[Records from a collection]
----
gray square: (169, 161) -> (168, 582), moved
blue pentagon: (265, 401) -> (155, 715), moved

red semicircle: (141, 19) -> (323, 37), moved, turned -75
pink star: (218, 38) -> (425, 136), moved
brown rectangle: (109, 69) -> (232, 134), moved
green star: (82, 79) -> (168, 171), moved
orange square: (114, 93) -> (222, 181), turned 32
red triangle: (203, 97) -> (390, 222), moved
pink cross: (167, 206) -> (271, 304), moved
----
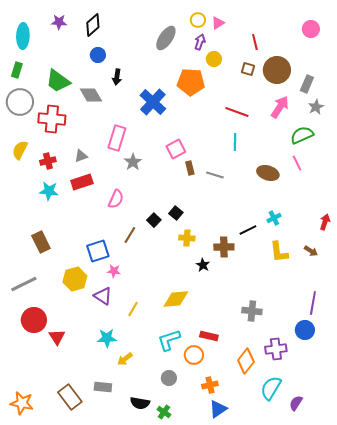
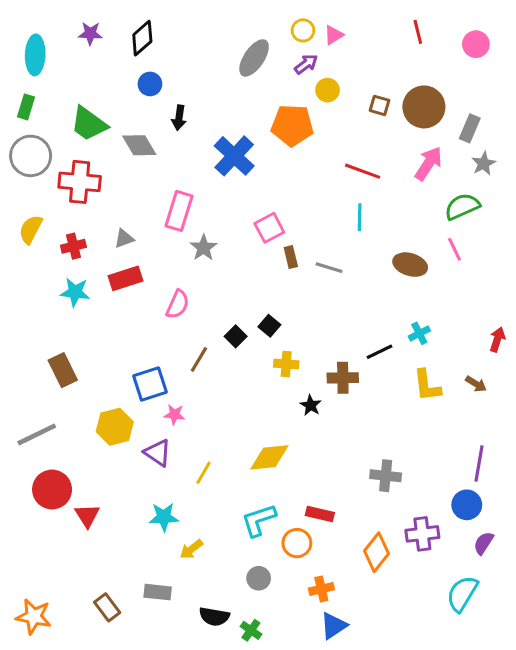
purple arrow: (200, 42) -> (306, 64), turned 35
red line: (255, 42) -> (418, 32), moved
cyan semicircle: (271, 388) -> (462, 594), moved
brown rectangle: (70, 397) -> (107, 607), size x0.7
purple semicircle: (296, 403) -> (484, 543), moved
----
Problem description: The output should be exactly the lines above from the line containing "orange square: (114, 93)" to the line containing "pink cross: (167, 206) -> (271, 304), moved", inclusive, with no other lines.

Answer to the exercise:
orange square: (114, 93) -> (222, 181), turned 32
red triangle: (203, 97) -> (390, 222), moved
pink cross: (167, 206) -> (271, 304), moved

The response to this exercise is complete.